[Itemized modification records]
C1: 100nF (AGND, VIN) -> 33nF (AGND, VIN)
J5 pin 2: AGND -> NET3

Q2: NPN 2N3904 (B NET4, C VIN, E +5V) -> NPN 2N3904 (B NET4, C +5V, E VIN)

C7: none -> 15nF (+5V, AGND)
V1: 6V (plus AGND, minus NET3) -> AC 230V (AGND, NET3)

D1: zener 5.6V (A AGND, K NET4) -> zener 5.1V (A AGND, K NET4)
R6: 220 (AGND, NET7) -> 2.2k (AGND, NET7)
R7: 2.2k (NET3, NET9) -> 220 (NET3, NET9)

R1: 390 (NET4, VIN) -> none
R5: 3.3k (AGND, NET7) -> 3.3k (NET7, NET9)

* * *

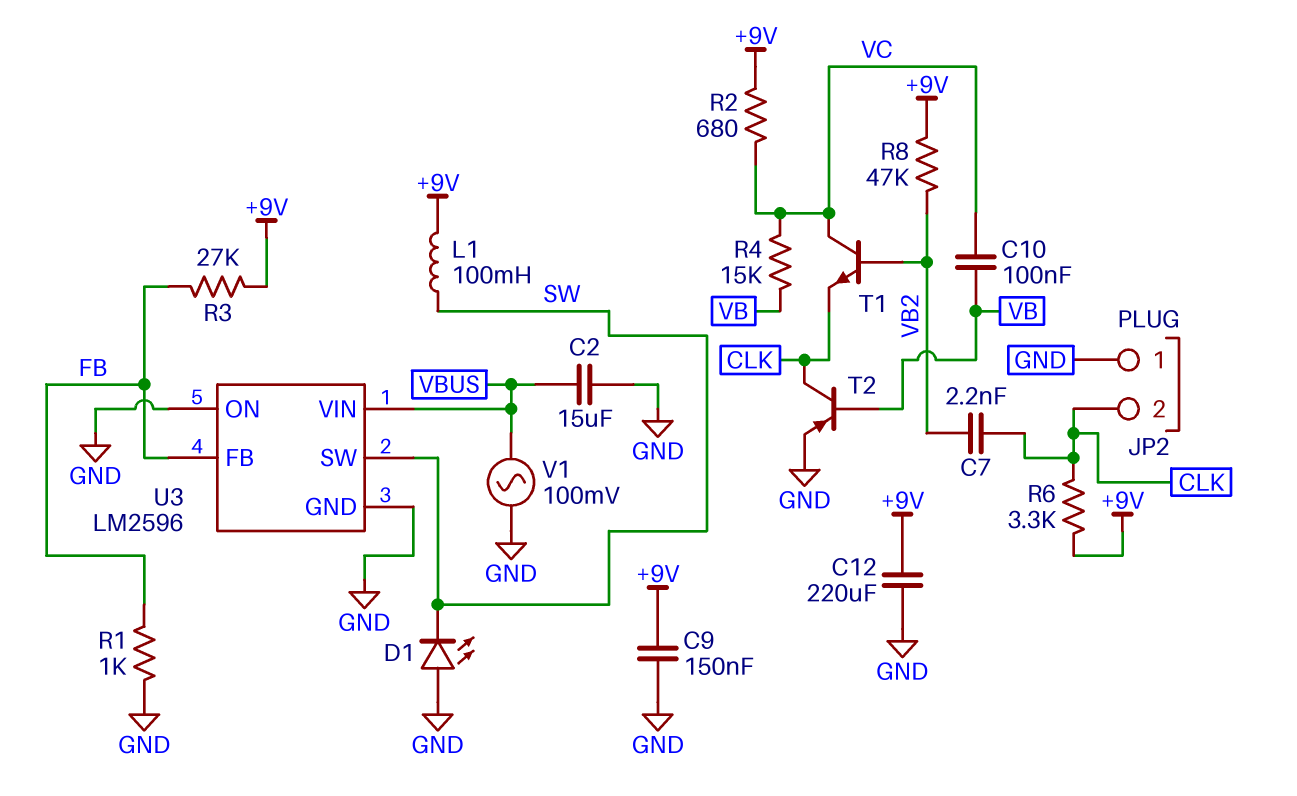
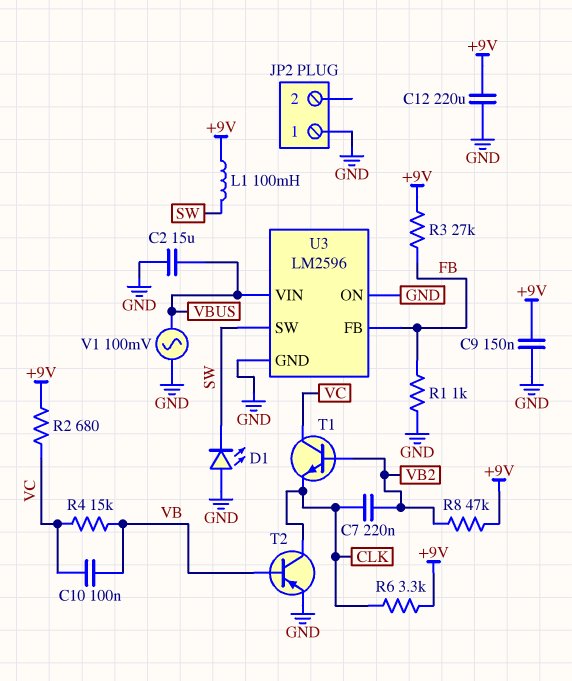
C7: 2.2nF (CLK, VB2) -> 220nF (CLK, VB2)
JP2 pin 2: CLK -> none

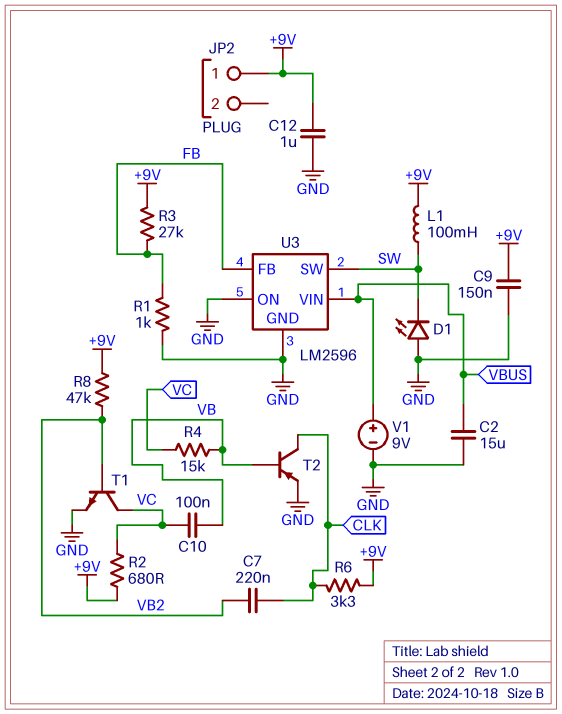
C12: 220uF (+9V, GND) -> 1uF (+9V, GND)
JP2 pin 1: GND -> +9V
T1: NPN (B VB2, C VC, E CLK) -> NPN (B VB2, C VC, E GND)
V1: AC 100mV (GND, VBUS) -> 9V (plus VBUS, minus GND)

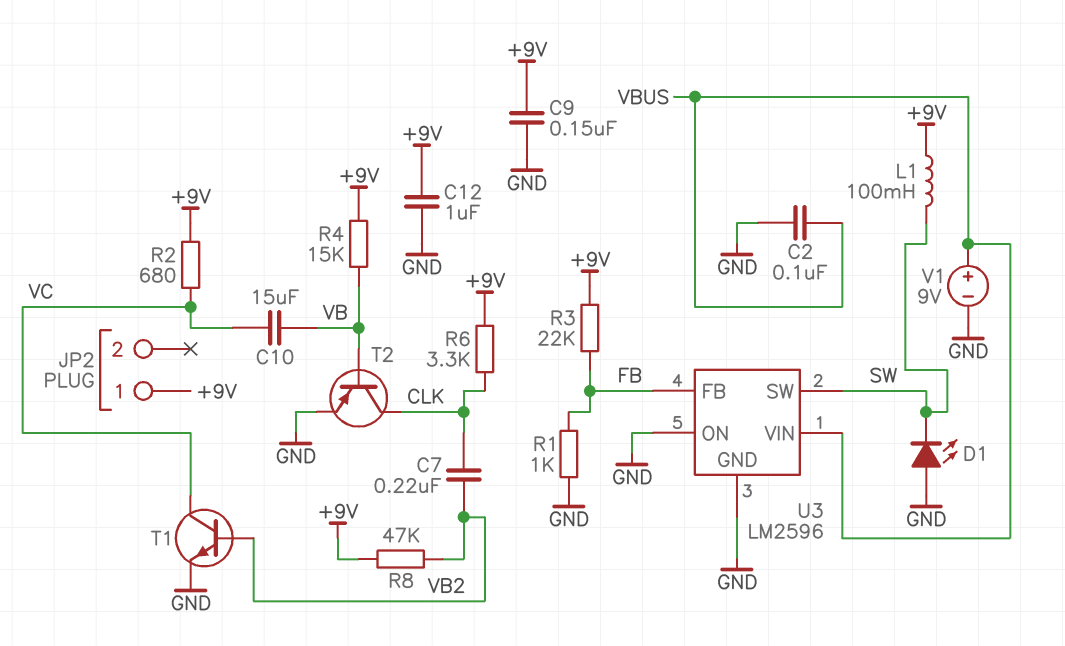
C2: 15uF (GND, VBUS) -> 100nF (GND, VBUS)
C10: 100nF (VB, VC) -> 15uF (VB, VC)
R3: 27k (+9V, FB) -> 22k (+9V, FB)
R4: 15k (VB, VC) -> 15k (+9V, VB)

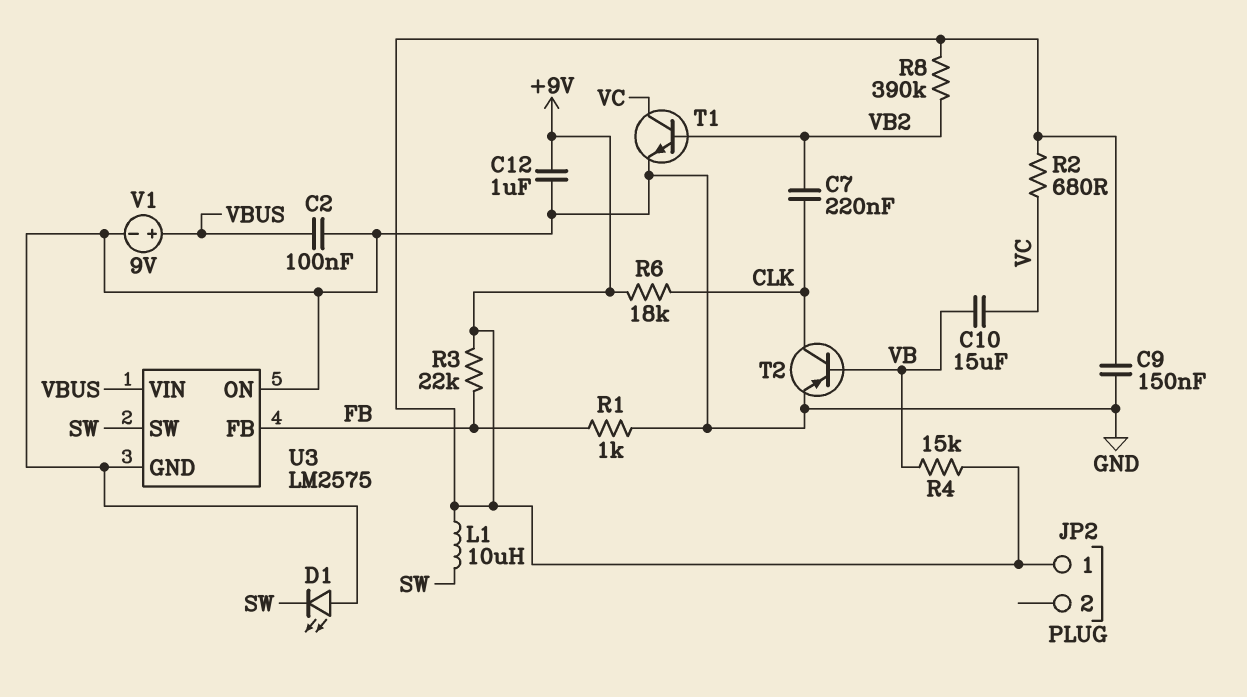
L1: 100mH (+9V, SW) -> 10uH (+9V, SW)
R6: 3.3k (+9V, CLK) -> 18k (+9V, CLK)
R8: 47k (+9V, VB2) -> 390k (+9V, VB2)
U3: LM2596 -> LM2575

Task to carry out =>
In the entries above, find the line containing "R4: 15k (VB, VC) -> 15k (+9V, VB)" and the line containing "U3: LM2596 -> LM2575"; give again exactly those two lines and every line between them, minus the pictures.

Answer box =>
R4: 15k (VB, VC) -> 15k (+9V, VB)

L1: 100mH (+9V, SW) -> 10uH (+9V, SW)
R6: 3.3k (+9V, CLK) -> 18k (+9V, CLK)
R8: 47k (+9V, VB2) -> 390k (+9V, VB2)
U3: LM2596 -> LM2575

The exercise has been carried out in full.